- _Problem requirements_
Beginning with the first line, retype exactly the records below up to and including the line with "pink star at"; pictures do not belong in the copy.

- _Task inputs_
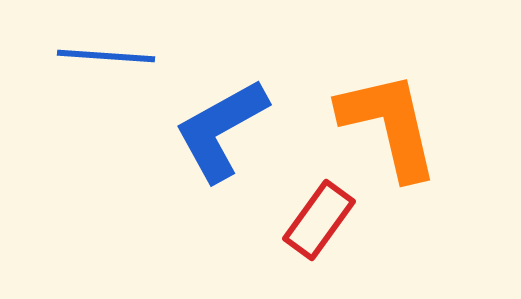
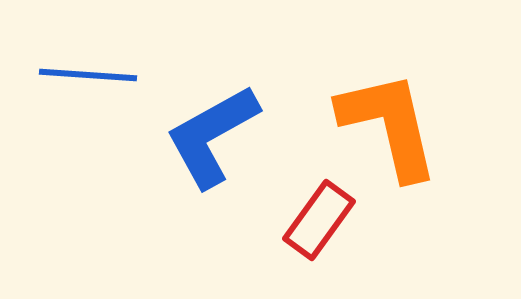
blue line: moved 18 px left, 19 px down
blue L-shape: moved 9 px left, 6 px down
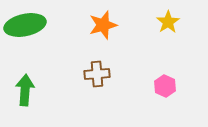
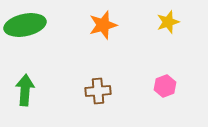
yellow star: rotated 15 degrees clockwise
brown cross: moved 1 px right, 17 px down
pink hexagon: rotated 15 degrees clockwise
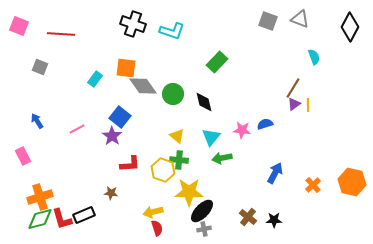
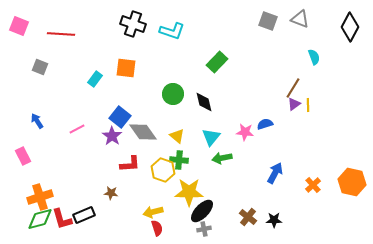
gray diamond at (143, 86): moved 46 px down
pink star at (242, 130): moved 3 px right, 2 px down
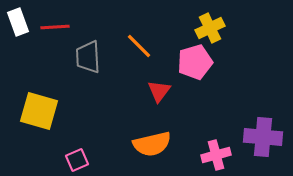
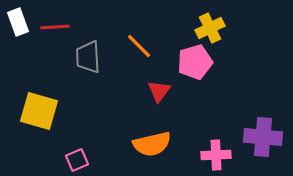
pink cross: rotated 12 degrees clockwise
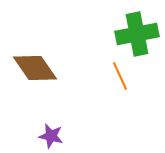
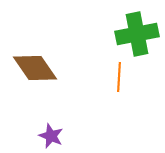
orange line: moved 1 px left, 1 px down; rotated 28 degrees clockwise
purple star: rotated 10 degrees clockwise
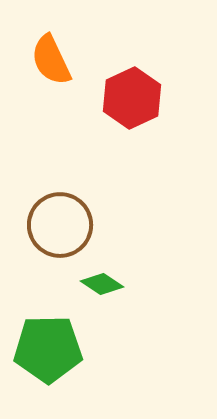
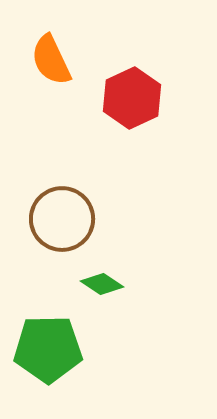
brown circle: moved 2 px right, 6 px up
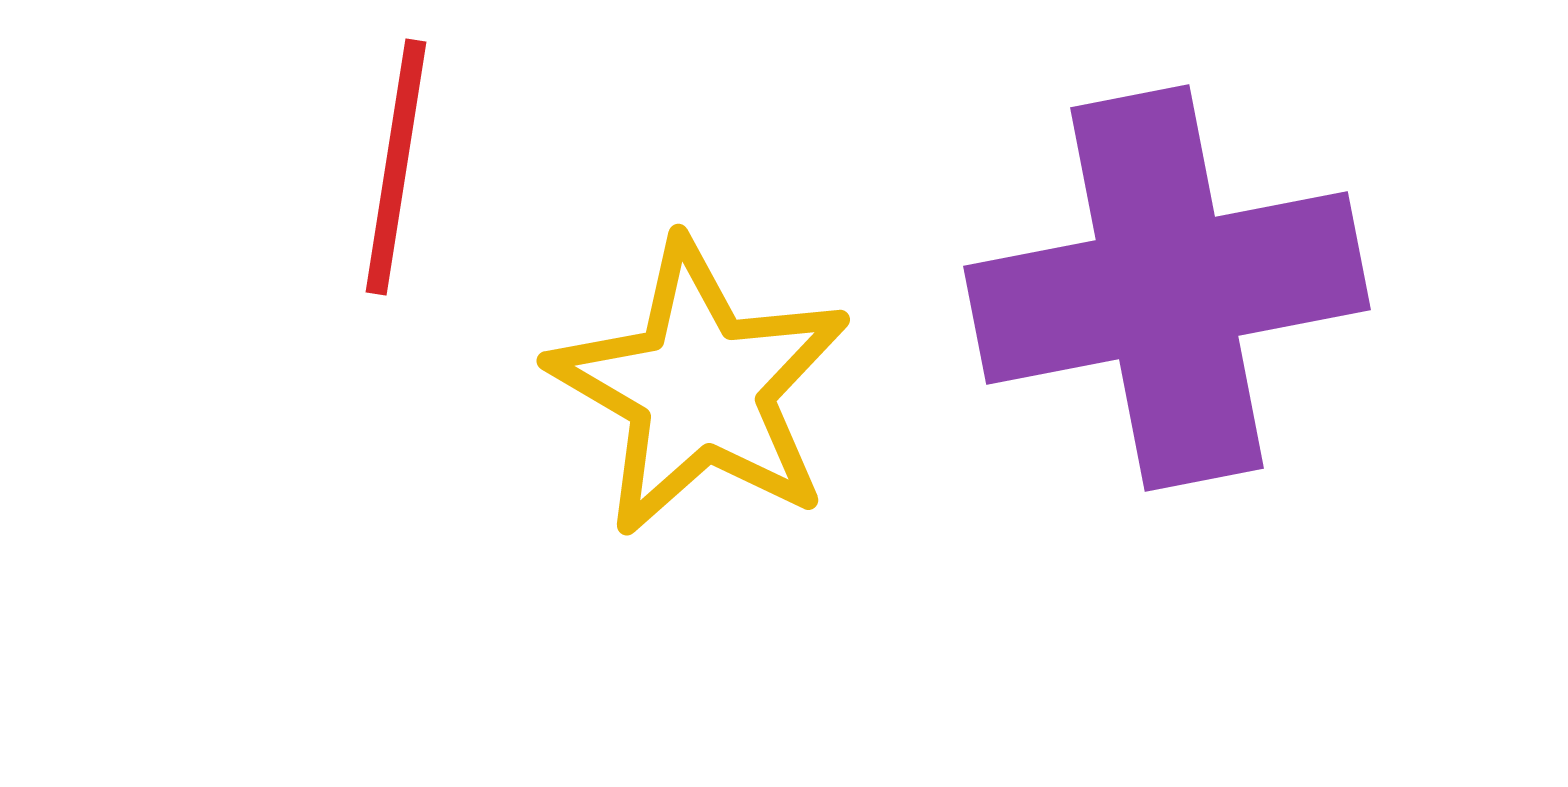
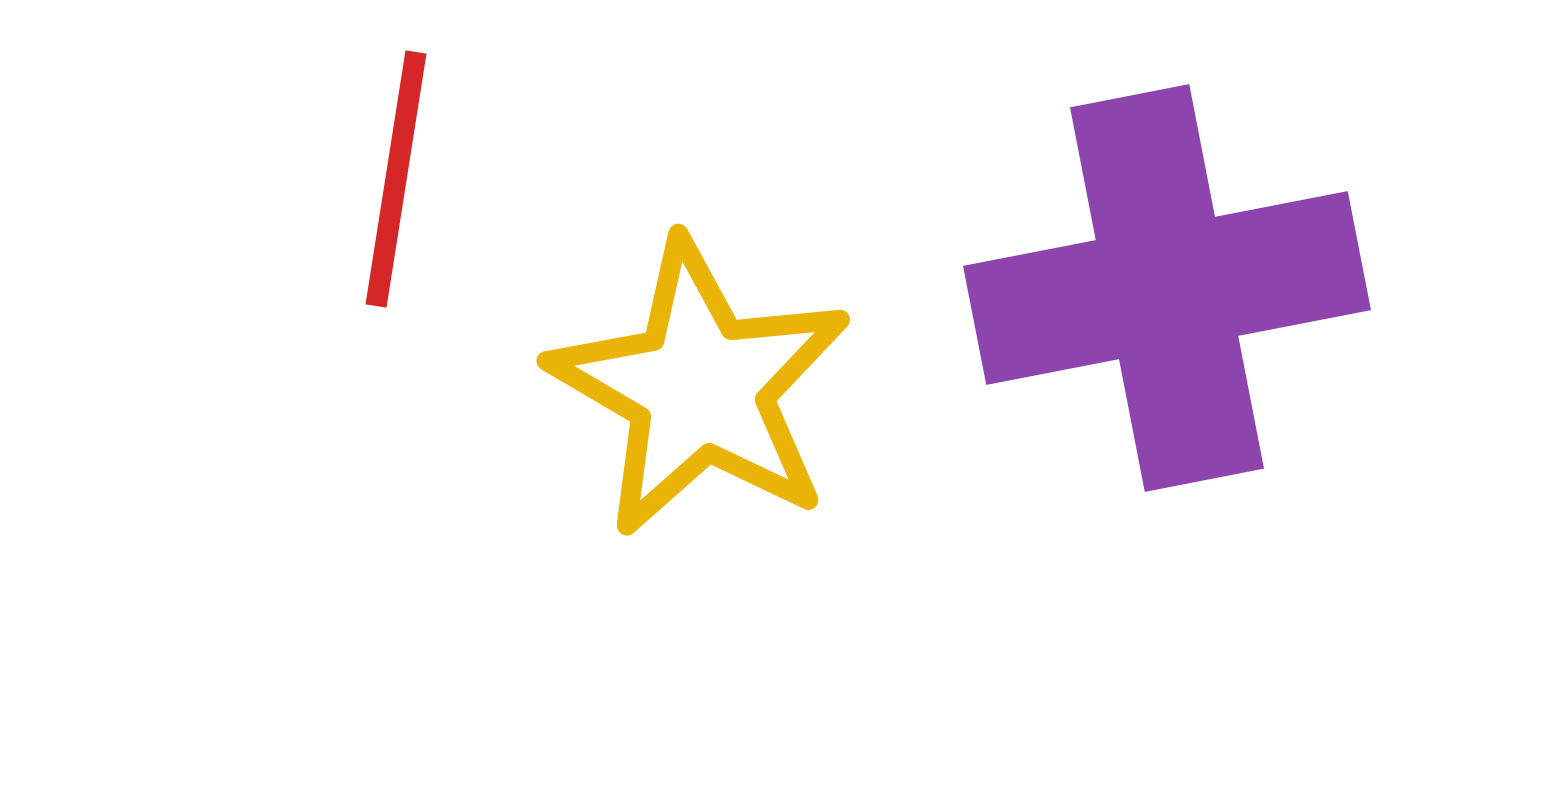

- _Answer for this exercise_
blue line: moved 18 px left, 19 px down
blue L-shape: moved 9 px left, 6 px down
yellow star: rotated 15 degrees clockwise
brown cross: moved 1 px right, 17 px down
pink hexagon: rotated 15 degrees clockwise
gray diamond at (143, 86): moved 46 px down
pink star at (242, 130): moved 3 px right, 2 px down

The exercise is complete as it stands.